Object count comparisons
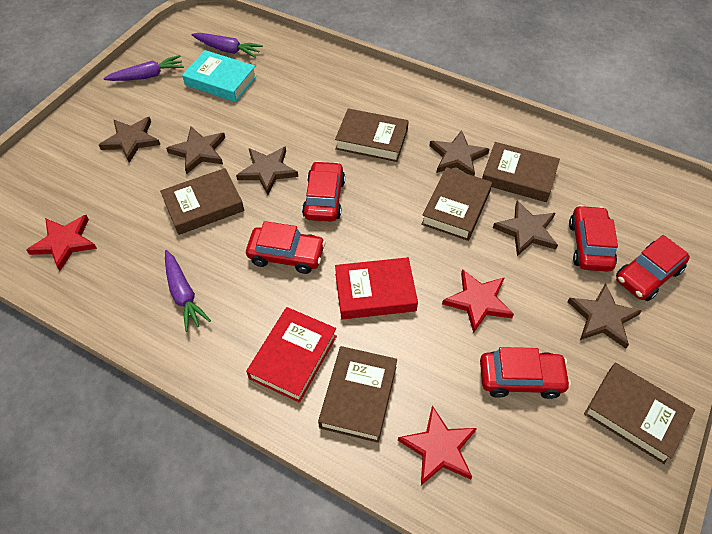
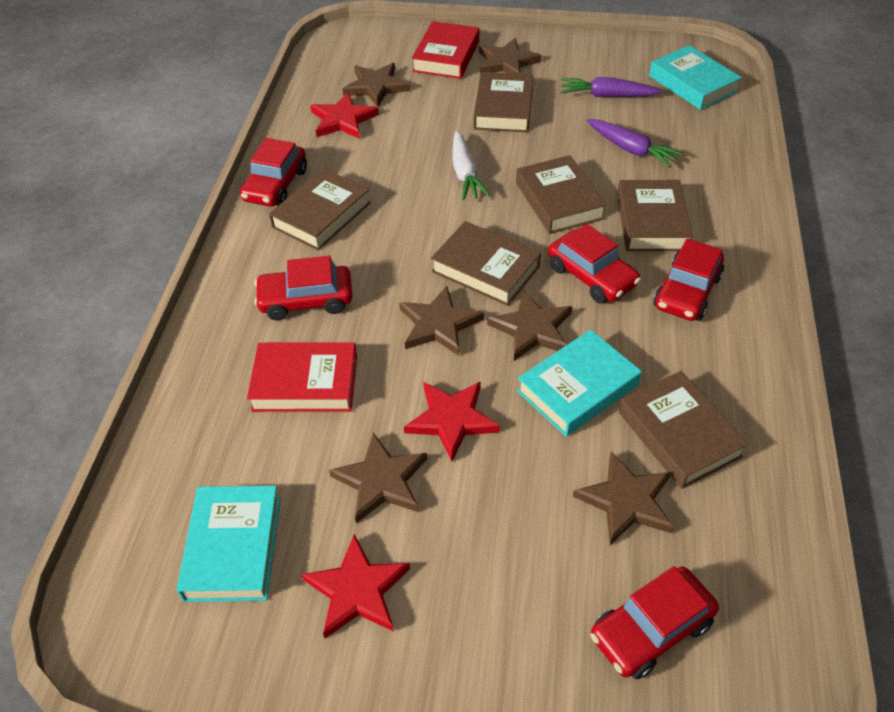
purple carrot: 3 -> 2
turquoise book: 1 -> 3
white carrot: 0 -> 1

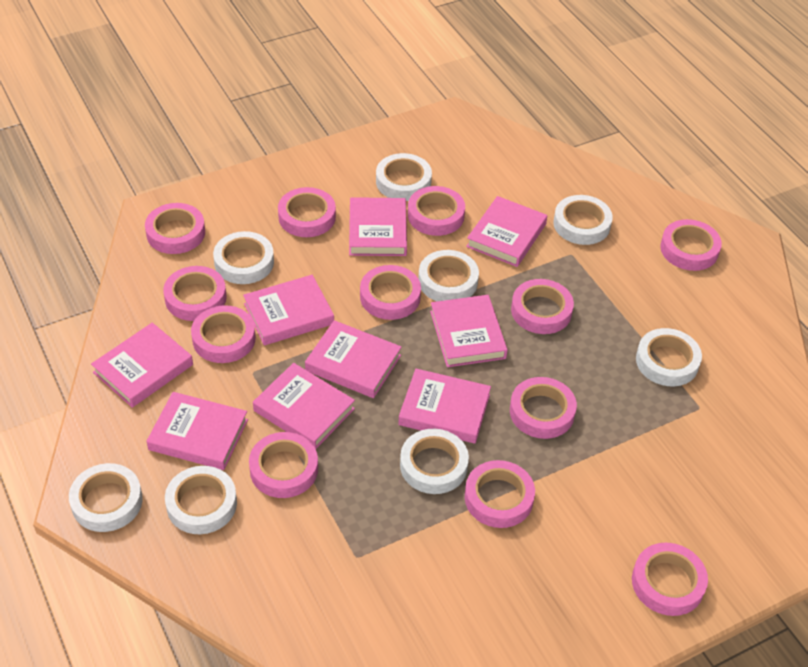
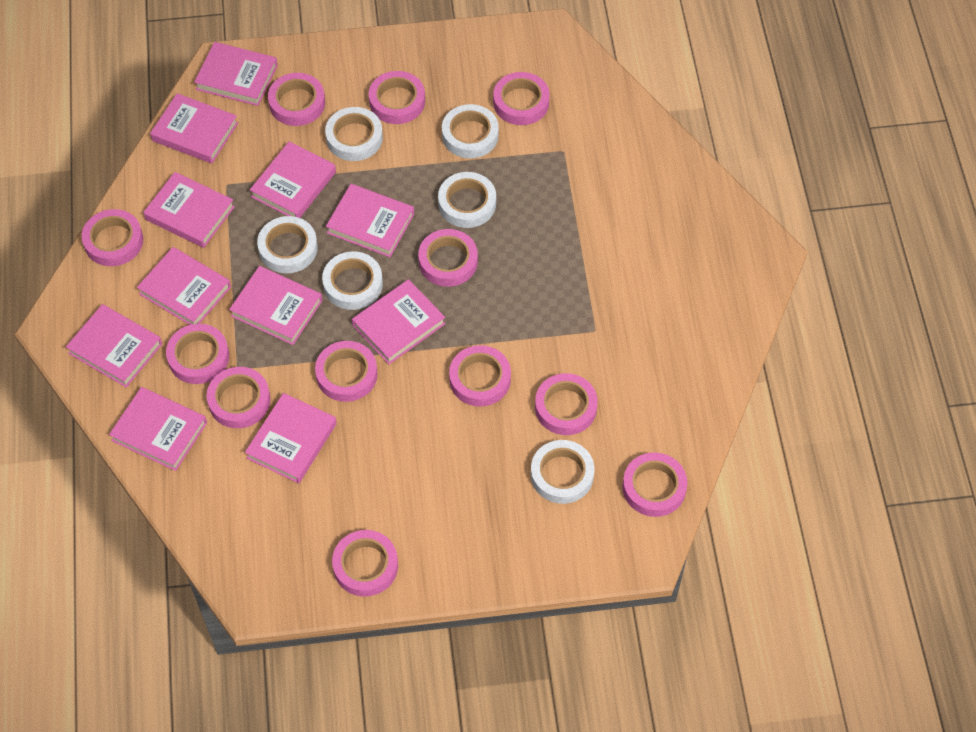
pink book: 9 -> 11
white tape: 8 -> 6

=== Exercise aim ===
Every entry above needs to be duplicated exactly, without its images.

=== Response area ===
purple carrot: 3 -> 2
turquoise book: 1 -> 3
white carrot: 0 -> 1

pink book: 9 -> 11
white tape: 8 -> 6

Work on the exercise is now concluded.